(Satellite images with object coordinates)
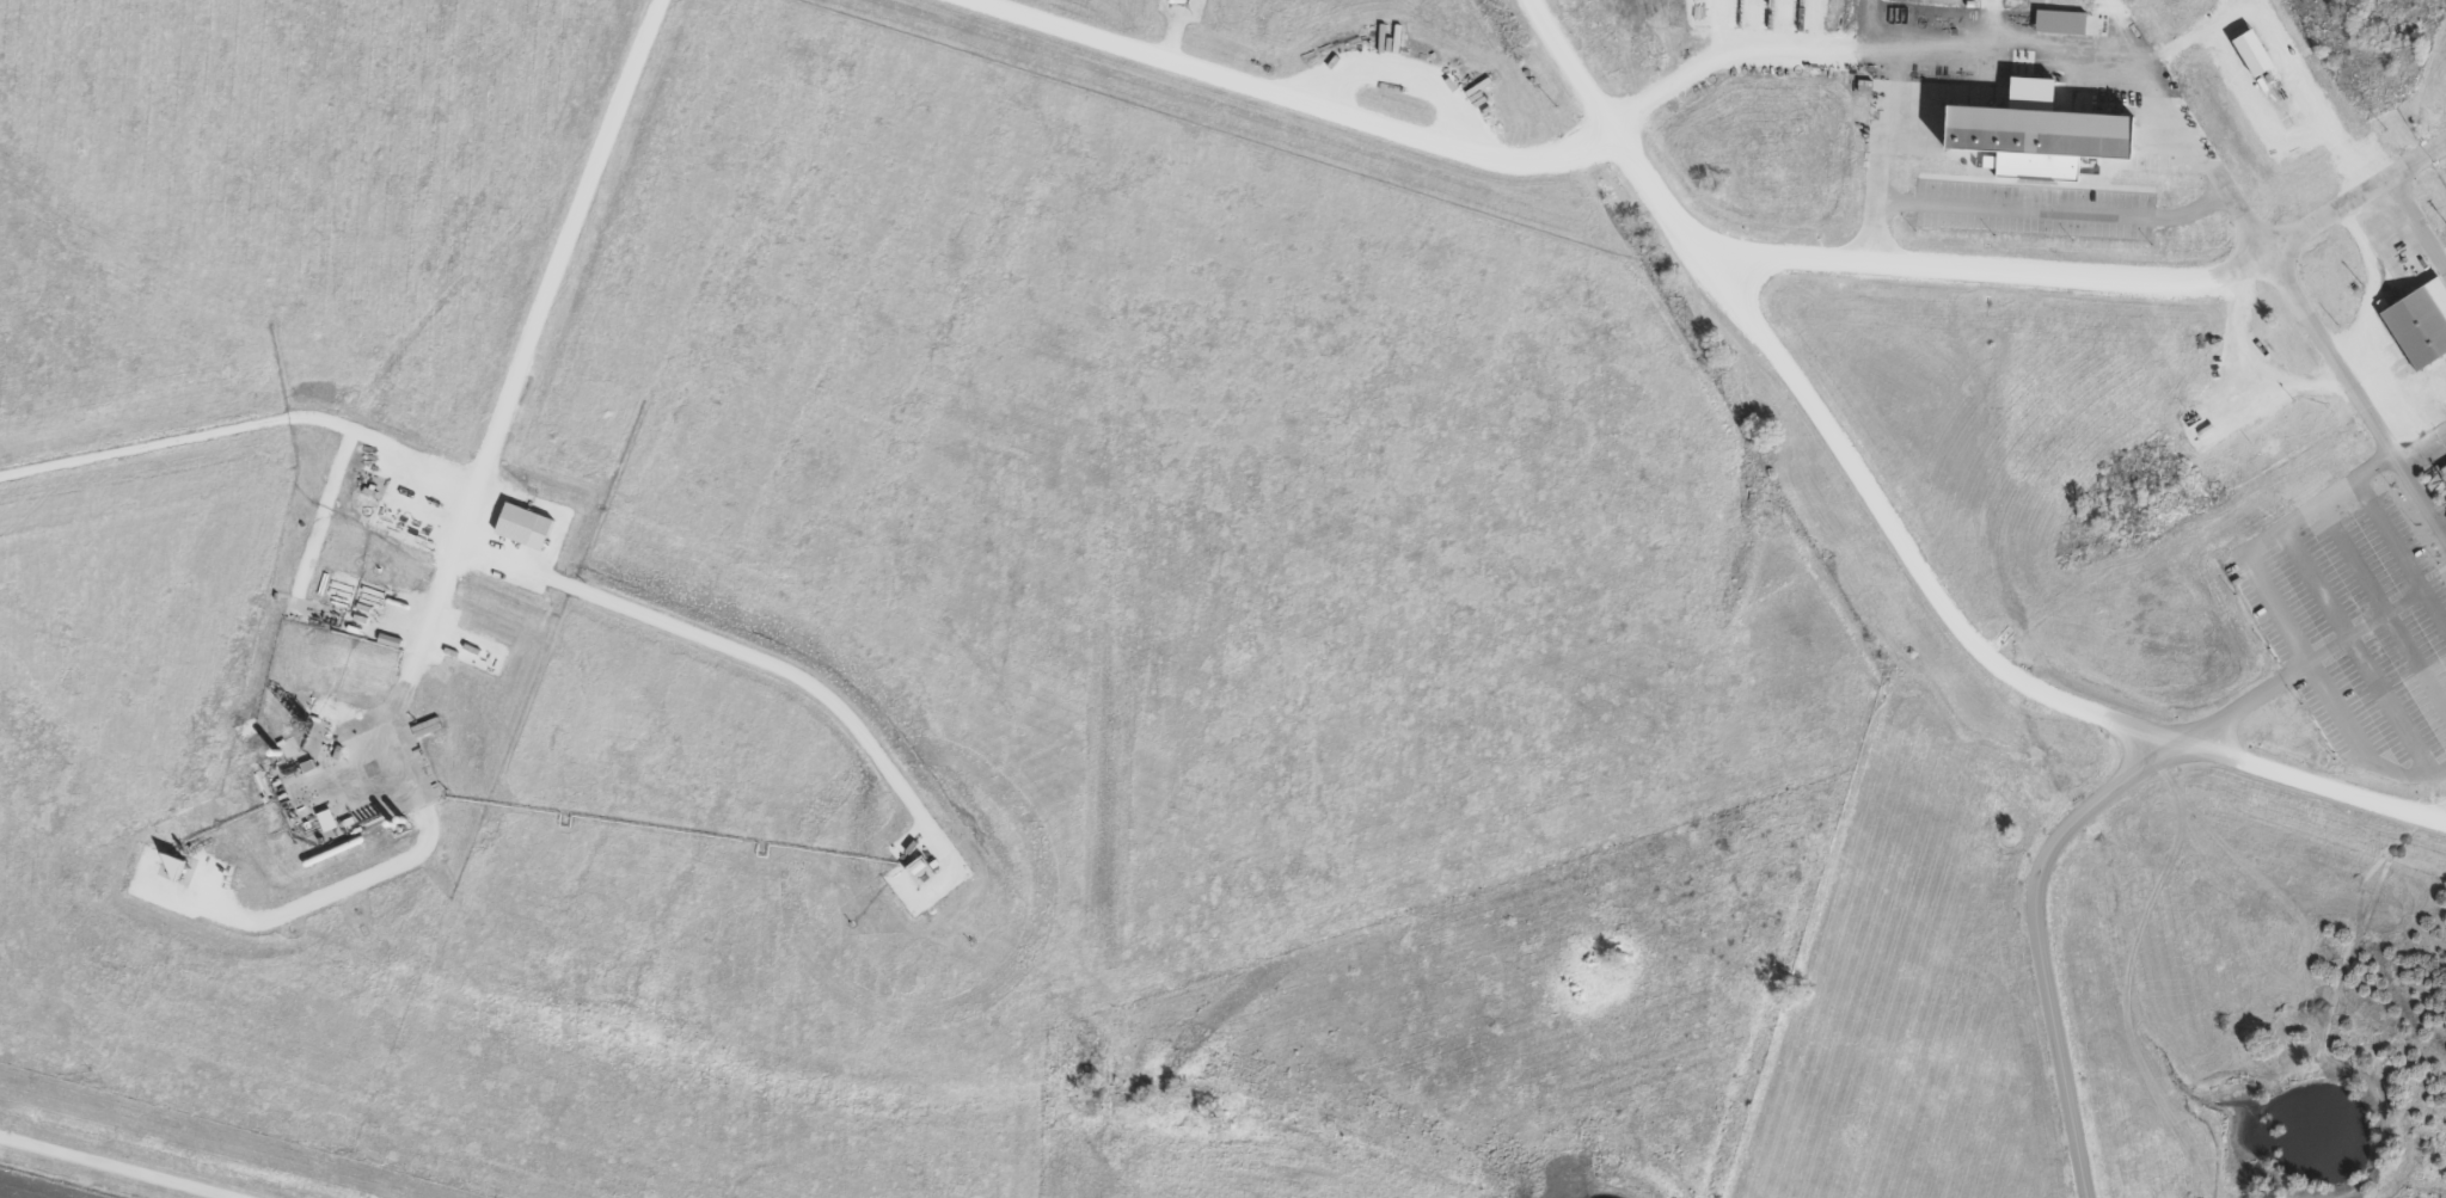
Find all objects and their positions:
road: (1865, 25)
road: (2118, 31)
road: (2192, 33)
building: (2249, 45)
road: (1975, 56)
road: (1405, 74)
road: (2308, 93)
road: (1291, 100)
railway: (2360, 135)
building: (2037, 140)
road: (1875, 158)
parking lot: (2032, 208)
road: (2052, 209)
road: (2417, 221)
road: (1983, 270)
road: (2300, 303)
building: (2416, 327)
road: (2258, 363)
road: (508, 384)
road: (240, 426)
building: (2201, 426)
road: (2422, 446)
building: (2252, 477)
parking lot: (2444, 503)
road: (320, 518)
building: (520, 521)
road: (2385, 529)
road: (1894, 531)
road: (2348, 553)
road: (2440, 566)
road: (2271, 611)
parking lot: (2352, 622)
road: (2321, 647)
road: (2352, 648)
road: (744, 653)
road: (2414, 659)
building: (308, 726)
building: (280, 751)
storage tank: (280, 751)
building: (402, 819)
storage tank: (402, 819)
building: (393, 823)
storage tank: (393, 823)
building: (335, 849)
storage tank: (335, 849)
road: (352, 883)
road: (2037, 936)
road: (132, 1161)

**DIRECTIONS FOR THIS TASK**
Write out every entry above exactly as it stands, minus the pictures.

**ANSWER TO THIS PROBLEM**
Find all objects and their positions:
road: (1865, 25)
road: (2118, 31)
road: (2192, 33)
building: (2249, 45)
road: (1975, 56)
road: (1405, 74)
road: (2308, 93)
road: (1291, 100)
railway: (2360, 135)
building: (2037, 140)
road: (1875, 158)
parking lot: (2032, 208)
road: (2052, 209)
road: (2417, 221)
road: (1983, 270)
road: (2300, 303)
building: (2416, 327)
road: (2258, 363)
road: (508, 384)
road: (240, 426)
building: (2201, 426)
road: (2422, 446)
building: (2252, 477)
parking lot: (2444, 503)
road: (320, 518)
building: (520, 521)
road: (2385, 529)
road: (1894, 531)
road: (2348, 553)
road: (2440, 566)
road: (2271, 611)
parking lot: (2352, 622)
road: (2321, 647)
road: (2352, 648)
road: (744, 653)
road: (2414, 659)
building: (308, 726)
building: (280, 751)
storage tank: (280, 751)
building: (402, 819)
storage tank: (402, 819)
building: (393, 823)
storage tank: (393, 823)
building: (335, 849)
storage tank: (335, 849)
road: (352, 883)
road: (2037, 936)
road: (132, 1161)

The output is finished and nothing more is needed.